▶ _Source information_:
-- Opening Marker --

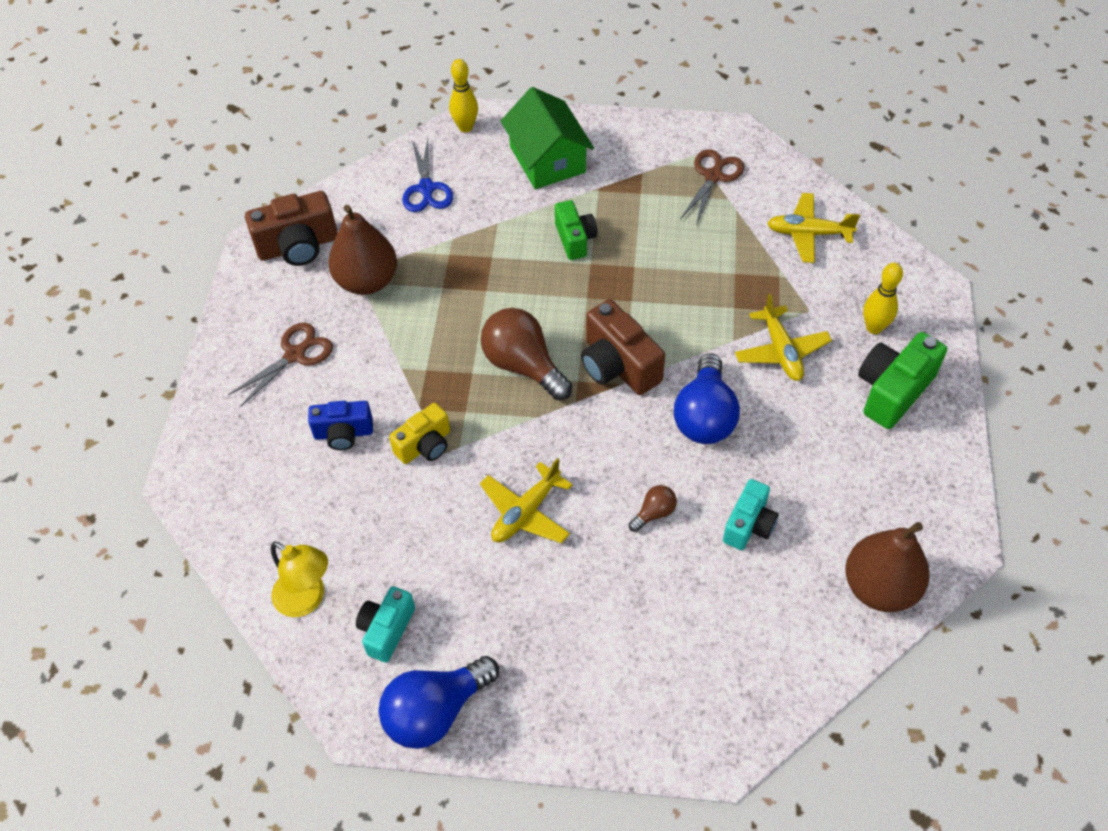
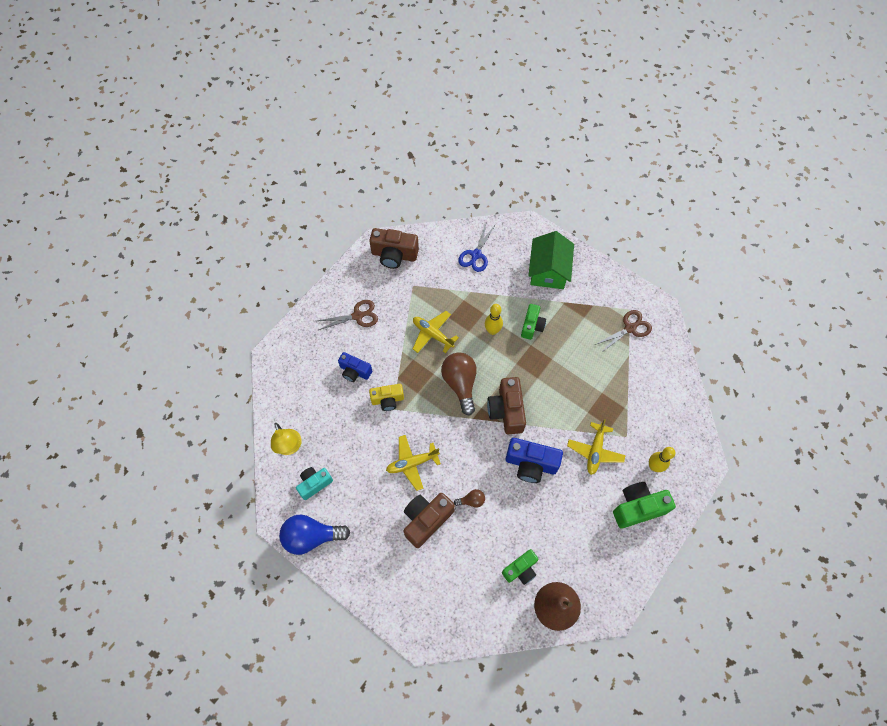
camera: 30 degrees right, 10 degrees up
brown pear [328,205,397,295] -> none
yellow bowling pin [449,59,478,132] -> yellow bowling pin moved to [485,304,503,335]
blue light bulb [674,353,740,444] -> blue camera [506,438,563,483]
turquoise camera [723,479,779,550] -> none
yellow plane [767,193,860,263] -> yellow plane moved to [413,311,459,353]
none -> brown camera [404,493,455,548]
none -> green camera [502,549,538,585]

-- Closing Marker --

▶ _Directions_: The entries are to be reproduced exactly, excluding any pictures they contain.

▶ _Exercise solution_:
camera: 30 degrees right, 10 degrees up
brown pear [328,205,397,295] -> none
yellow bowling pin [449,59,478,132] -> yellow bowling pin moved to [485,304,503,335]
blue light bulb [674,353,740,444] -> blue camera [506,438,563,483]
turquoise camera [723,479,779,550] -> none
yellow plane [767,193,860,263] -> yellow plane moved to [413,311,459,353]
none -> brown camera [404,493,455,548]
none -> green camera [502,549,538,585]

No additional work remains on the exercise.